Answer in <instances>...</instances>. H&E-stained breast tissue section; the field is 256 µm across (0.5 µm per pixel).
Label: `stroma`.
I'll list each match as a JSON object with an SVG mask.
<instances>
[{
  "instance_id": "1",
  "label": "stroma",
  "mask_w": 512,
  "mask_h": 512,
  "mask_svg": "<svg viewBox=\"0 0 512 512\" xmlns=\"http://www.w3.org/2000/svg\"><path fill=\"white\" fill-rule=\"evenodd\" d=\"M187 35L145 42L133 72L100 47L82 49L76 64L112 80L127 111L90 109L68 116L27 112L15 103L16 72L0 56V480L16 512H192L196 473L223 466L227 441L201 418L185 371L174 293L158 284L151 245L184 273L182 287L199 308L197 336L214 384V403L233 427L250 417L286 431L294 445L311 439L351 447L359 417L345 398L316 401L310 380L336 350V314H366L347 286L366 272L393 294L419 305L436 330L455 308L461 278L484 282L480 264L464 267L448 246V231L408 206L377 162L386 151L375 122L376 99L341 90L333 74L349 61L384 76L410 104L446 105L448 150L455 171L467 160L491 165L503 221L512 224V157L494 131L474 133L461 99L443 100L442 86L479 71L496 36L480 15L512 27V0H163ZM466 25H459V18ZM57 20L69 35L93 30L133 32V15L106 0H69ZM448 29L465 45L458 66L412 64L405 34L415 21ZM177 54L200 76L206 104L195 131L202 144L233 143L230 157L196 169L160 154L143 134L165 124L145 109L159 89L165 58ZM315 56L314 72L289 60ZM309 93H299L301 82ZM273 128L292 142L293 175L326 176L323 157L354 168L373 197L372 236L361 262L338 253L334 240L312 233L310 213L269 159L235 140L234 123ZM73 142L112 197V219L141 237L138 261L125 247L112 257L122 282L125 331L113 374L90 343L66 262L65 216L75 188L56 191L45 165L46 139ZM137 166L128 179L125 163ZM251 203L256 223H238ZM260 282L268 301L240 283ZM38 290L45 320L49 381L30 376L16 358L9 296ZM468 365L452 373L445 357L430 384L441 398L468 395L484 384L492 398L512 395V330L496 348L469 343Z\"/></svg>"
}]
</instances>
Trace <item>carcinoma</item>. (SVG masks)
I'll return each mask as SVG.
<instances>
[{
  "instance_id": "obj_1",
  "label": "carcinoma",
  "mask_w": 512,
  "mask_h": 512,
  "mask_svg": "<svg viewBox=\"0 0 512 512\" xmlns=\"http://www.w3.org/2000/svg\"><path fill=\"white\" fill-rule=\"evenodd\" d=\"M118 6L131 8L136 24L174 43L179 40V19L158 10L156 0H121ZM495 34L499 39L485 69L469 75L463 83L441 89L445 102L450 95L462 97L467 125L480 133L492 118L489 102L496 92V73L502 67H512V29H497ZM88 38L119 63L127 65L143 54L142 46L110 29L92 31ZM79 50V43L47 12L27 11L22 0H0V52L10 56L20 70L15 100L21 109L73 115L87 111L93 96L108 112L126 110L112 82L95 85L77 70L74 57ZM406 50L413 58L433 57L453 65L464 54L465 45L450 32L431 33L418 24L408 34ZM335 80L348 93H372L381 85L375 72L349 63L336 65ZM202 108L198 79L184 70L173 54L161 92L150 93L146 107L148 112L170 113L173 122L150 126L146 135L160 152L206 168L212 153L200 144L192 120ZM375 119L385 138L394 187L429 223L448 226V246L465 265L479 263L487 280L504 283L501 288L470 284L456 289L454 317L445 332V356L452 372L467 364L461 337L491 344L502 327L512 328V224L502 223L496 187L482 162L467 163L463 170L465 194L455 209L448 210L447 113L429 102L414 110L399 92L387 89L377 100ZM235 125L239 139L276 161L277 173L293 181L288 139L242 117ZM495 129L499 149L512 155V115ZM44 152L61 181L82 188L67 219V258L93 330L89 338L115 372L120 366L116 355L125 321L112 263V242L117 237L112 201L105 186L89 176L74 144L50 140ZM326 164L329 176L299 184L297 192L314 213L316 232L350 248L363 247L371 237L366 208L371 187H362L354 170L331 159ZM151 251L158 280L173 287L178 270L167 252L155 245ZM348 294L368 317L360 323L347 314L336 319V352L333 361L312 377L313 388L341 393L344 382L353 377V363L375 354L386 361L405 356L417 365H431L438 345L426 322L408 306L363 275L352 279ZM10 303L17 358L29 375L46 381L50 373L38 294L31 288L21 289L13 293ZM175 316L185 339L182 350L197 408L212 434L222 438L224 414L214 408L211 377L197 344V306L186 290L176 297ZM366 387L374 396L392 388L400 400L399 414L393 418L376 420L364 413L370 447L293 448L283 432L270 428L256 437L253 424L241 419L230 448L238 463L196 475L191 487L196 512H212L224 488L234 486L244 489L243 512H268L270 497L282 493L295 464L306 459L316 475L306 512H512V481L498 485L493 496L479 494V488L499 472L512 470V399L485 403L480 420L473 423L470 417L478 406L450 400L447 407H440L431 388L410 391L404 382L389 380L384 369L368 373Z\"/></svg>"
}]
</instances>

■ ■ ■ ■ ■

# Exercise prompt
All of the data needs to be reproduced exactly, with no line missing.

# Result for this task
Answer in <instances>...</instances>. H&E-stained breast tissue section; the field is 256 µm across (0.5 µm per pixel).
Label: `stroma`.
I'll list each match as a JSON object with an SVG mask.
<instances>
[{
  "instance_id": "1",
  "label": "stroma",
  "mask_w": 512,
  "mask_h": 512,
  "mask_svg": "<svg viewBox=\"0 0 512 512\" xmlns=\"http://www.w3.org/2000/svg\"><path fill=\"white\" fill-rule=\"evenodd\" d=\"M187 35L145 42L133 72L100 47L82 49L76 64L112 80L127 111L90 109L68 116L27 112L15 103L16 72L0 56V480L16 512H192L196 473L223 466L227 441L201 418L185 371L174 293L158 284L151 245L184 273L182 287L199 308L197 336L214 384V403L233 427L250 417L286 431L294 445L311 439L351 447L359 417L345 398L316 401L310 380L336 350V314H366L347 286L366 272L393 294L419 305L436 330L455 308L461 278L484 282L480 264L464 267L448 246V231L408 206L377 162L386 151L375 122L376 99L341 90L333 74L349 61L384 76L410 104L446 105L448 150L455 171L467 160L491 165L503 221L512 224V157L494 131L474 133L461 99L443 100L442 86L479 71L496 36L480 15L512 27V0H163ZM466 25H459V18ZM57 20L69 35L93 30L133 32V15L106 0H69ZM448 29L465 45L458 66L412 64L405 34L415 21ZM177 54L200 76L206 104L195 131L202 144L233 143L230 157L196 169L160 154L143 134L165 124L145 109L159 89L165 58ZM315 56L314 72L289 60ZM309 93H299L301 82ZM273 128L292 142L293 175L326 176L323 157L354 168L373 197L372 236L361 262L338 253L334 240L312 233L310 213L269 159L235 140L234 123ZM73 142L112 197V219L141 237L138 261L125 247L112 257L122 282L125 331L113 374L90 343L66 262L65 216L75 188L56 191L45 165L46 139ZM137 166L128 179L125 163ZM251 203L256 223H238ZM260 282L268 301L240 283ZM38 290L45 320L49 381L30 376L16 358L9 296ZM468 365L452 373L445 357L430 384L441 398L468 395L484 384L492 398L512 395V330L496 348L469 343Z\"/></svg>"
}]
</instances>
Trace <item>carcinoma</item>. (SVG masks)
I'll return each mask as SVG.
<instances>
[{
  "instance_id": "obj_1",
  "label": "carcinoma",
  "mask_w": 512,
  "mask_h": 512,
  "mask_svg": "<svg viewBox=\"0 0 512 512\" xmlns=\"http://www.w3.org/2000/svg\"><path fill=\"white\" fill-rule=\"evenodd\" d=\"M118 6L131 8L136 24L174 43L179 40V19L158 10L156 0H121ZM495 34L499 39L485 69L469 75L463 83L441 89L445 102L450 95L462 97L467 125L480 133L492 118L489 102L496 92V73L502 67H512V29H497ZM88 38L119 63L127 65L143 54L142 46L110 29L92 31ZM79 50V43L47 12L27 11L22 0H0V52L10 56L20 70L15 100L21 109L73 115L87 111L93 96L108 112L126 110L112 82L95 85L77 70L74 57ZM406 50L413 58L433 57L453 65L464 54L465 45L450 32L431 33L418 24L408 34ZM335 80L348 93H372L381 85L375 72L349 63L336 65ZM202 108L198 79L184 70L173 54L161 92L150 93L146 107L148 112L170 113L173 122L150 126L146 135L160 152L206 168L212 153L200 144L192 120ZM375 119L385 138L394 187L429 223L448 226V246L465 265L479 263L487 280L504 283L501 288L470 284L456 289L454 317L445 332V356L452 372L467 364L461 337L491 344L502 327L512 328V224L502 223L496 187L482 162L467 163L463 170L465 194L455 209L448 210L447 113L429 102L414 110L399 92L387 89L377 100ZM235 125L239 139L276 161L277 173L293 181L288 139L242 117ZM495 129L499 149L512 155V115ZM44 152L61 181L82 188L67 219V258L93 330L89 338L115 372L120 366L116 355L125 321L112 263V242L117 237L112 201L105 186L89 176L74 144L50 140ZM326 164L329 176L299 184L297 192L314 213L316 232L350 248L363 247L371 237L366 208L371 187H362L354 170L331 159ZM151 251L158 280L173 287L178 270L167 252L155 245ZM348 294L368 317L360 323L347 314L336 319V352L333 361L312 377L313 388L341 393L344 382L353 377V363L375 354L386 361L405 356L417 365H431L438 345L426 322L408 306L363 275L352 279ZM10 303L17 358L29 375L46 381L50 373L38 294L31 288L21 289L13 293ZM175 316L185 339L182 350L197 408L212 434L222 438L224 414L214 408L211 377L197 344V306L186 290L176 297ZM366 387L374 396L392 388L400 400L399 414L393 418L376 420L364 413L370 447L293 448L283 432L270 428L256 437L253 424L241 419L230 448L238 463L196 475L191 487L196 512H212L224 488L234 486L244 489L243 512H268L270 497L282 493L295 464L306 459L316 475L306 512H512V481L498 485L493 496L479 494V488L499 472L512 470V399L485 403L480 420L473 423L470 417L478 406L450 400L447 407H440L431 388L410 391L404 382L389 380L384 369L368 373Z\"/></svg>"
}]
</instances>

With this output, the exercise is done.